* [Directions for this task]
Take the listing from its first line through the line that contains "yellow slope O3:O5" and please retype those lines exactly, leaving out the pictures.
[Materials provided]
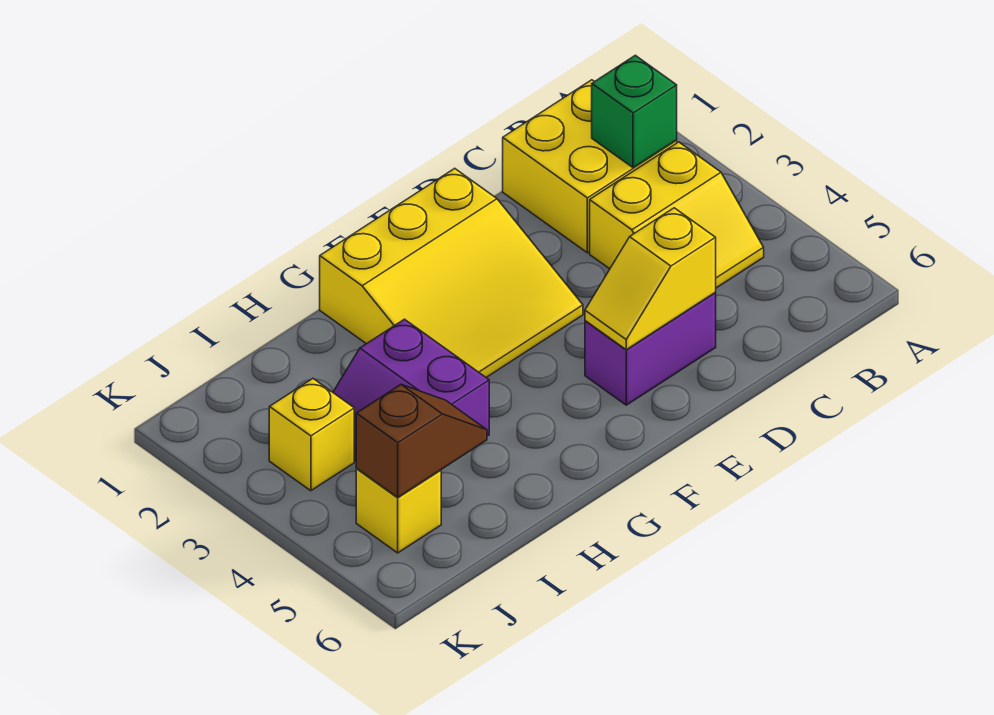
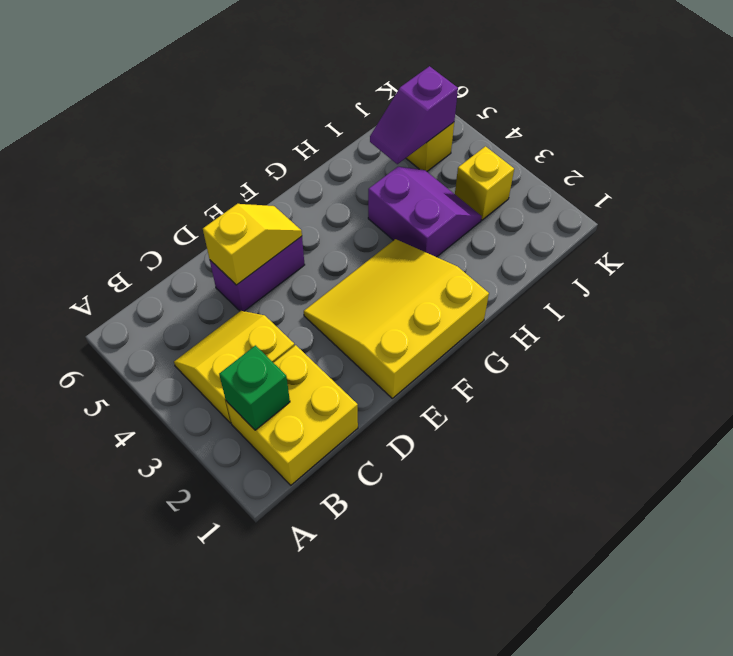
brown slope I5:J5 level 2 top J -> purple slope I5:J5 level 2 top J

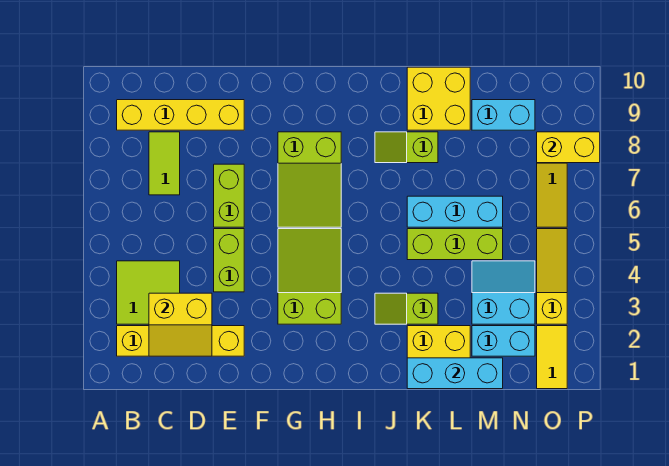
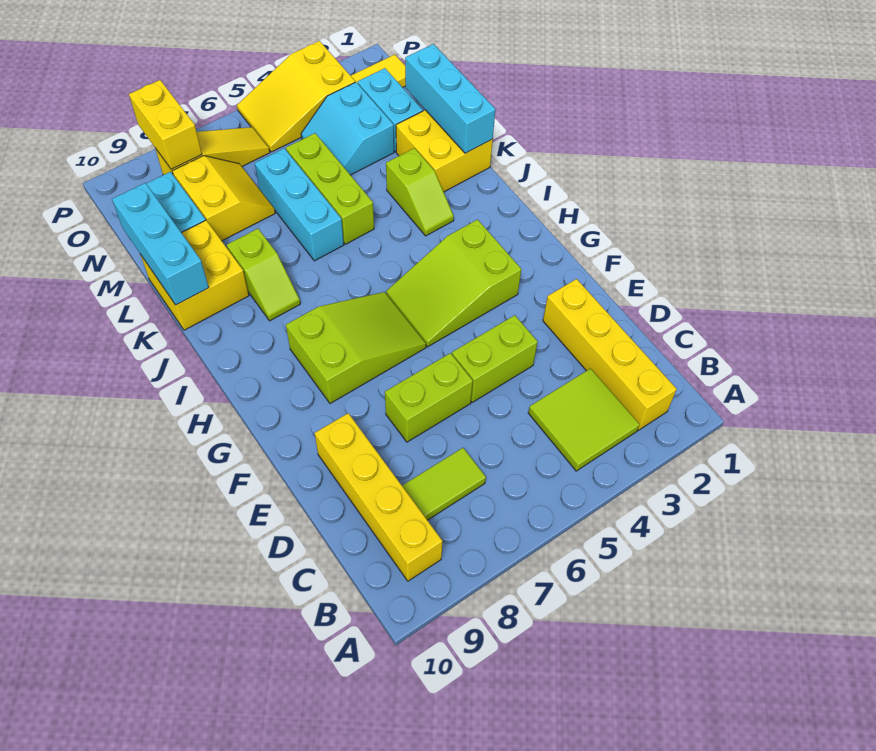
yellow slope C2:D3 level 2 top 3 -> yellow slope M7:N8 level 1 top 8
none -> cyan brick K10:M10 level 2
yellow slope O3:O5 level 1 top 3 -> yellow slope O3:P5 level 1 top 3

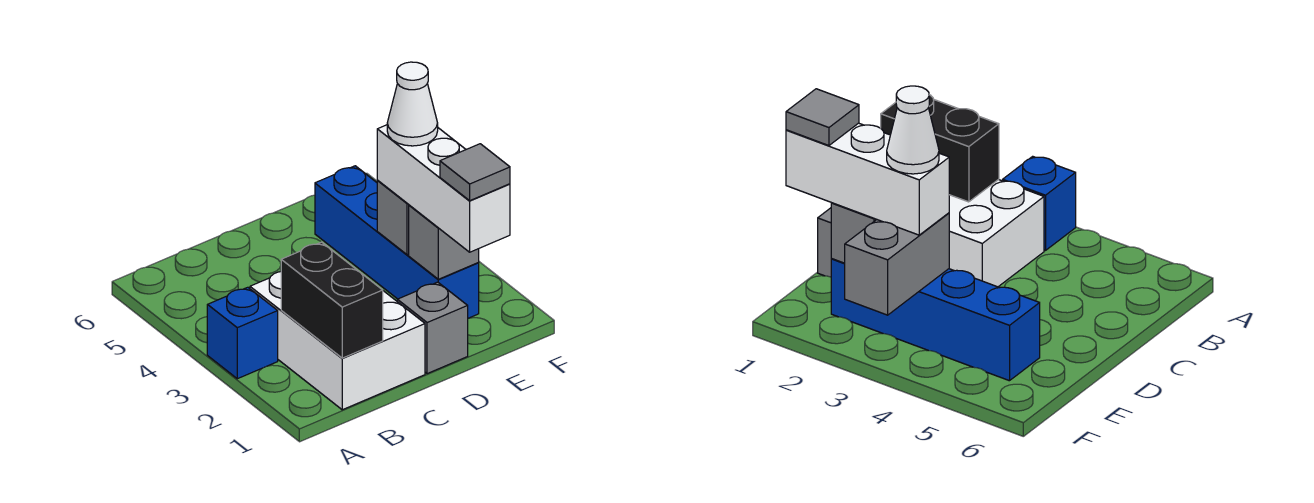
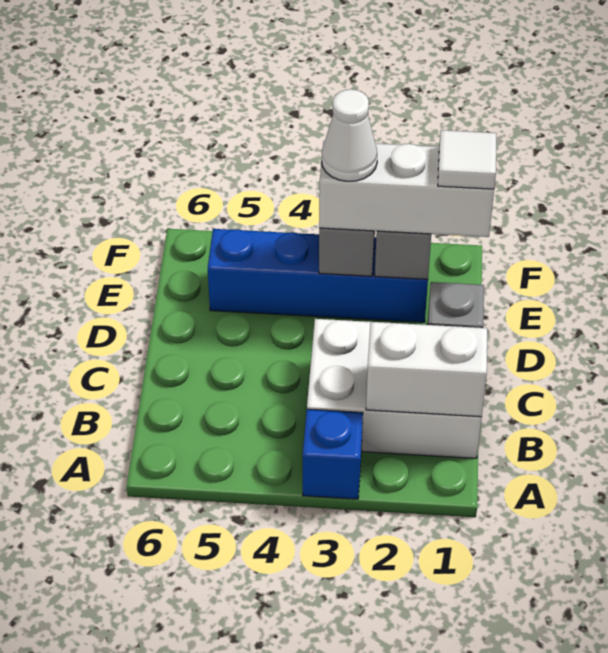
black brick B1:B2 level 2 -> white brick B1:B2 level 2
grey tile E1 level 4 -> white tile E1 level 4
[/Materials provided]
* [Answer to this exercise]
brown slope I5:J5 level 2 top J -> purple slope I5:J5 level 2 top J

yellow slope C2:D3 level 2 top 3 -> yellow slope M7:N8 level 1 top 8
none -> cyan brick K10:M10 level 2
yellow slope O3:O5 level 1 top 3 -> yellow slope O3:P5 level 1 top 3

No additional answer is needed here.